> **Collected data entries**

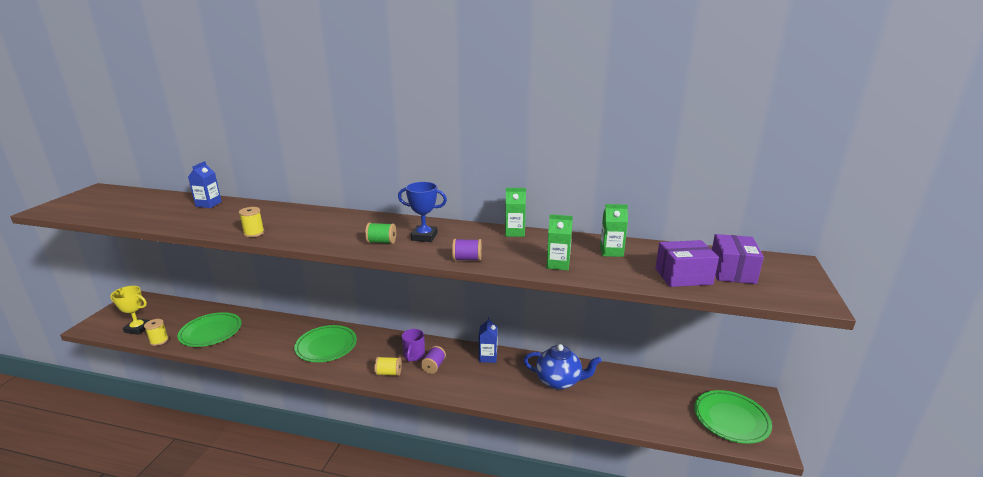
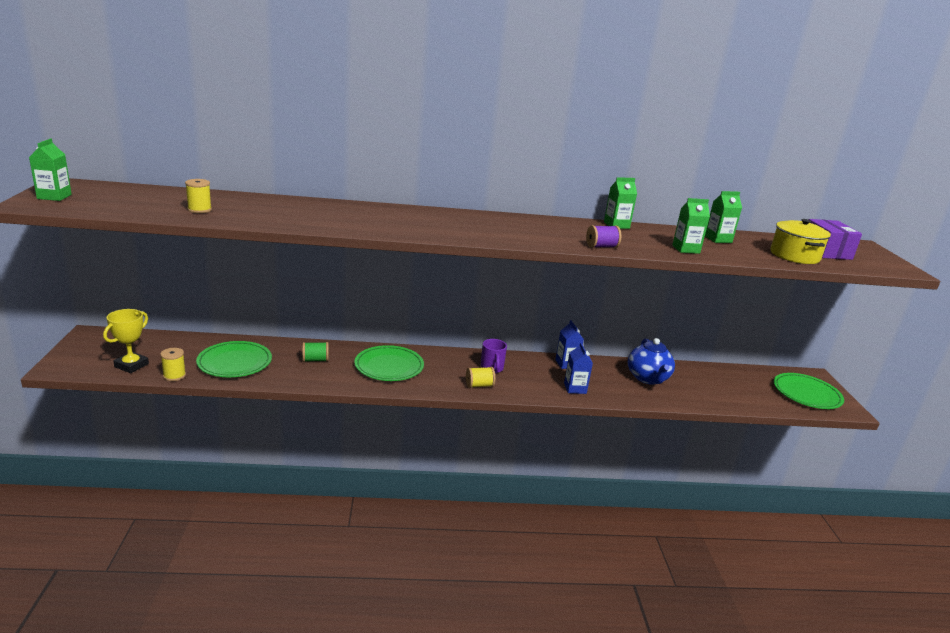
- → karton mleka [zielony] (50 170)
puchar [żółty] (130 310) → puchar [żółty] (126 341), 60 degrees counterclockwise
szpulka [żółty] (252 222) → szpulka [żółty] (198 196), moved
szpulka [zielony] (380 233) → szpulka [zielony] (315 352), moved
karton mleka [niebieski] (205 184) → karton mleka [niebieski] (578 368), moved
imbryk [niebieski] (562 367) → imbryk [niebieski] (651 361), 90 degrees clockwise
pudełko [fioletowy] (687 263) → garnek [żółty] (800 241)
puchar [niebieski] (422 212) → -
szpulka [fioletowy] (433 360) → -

> **Work order**
Restate the data word for word while omitting each picture.

> **Answer box**
- → karton mleka [zielony] (50 170)
puchar [żółty] (130 310) → puchar [żółty] (126 341), 60 degrees counterclockwise
szpulka [żółty] (252 222) → szpulka [żółty] (198 196), moved
szpulka [zielony] (380 233) → szpulka [zielony] (315 352), moved
karton mleka [niebieski] (205 184) → karton mleka [niebieski] (578 368), moved
imbryk [niebieski] (562 367) → imbryk [niebieski] (651 361), 90 degrees clockwise
pudełko [fioletowy] (687 263) → garnek [żółty] (800 241)
puchar [niebieski] (422 212) → -
szpulka [fioletowy] (433 360) → -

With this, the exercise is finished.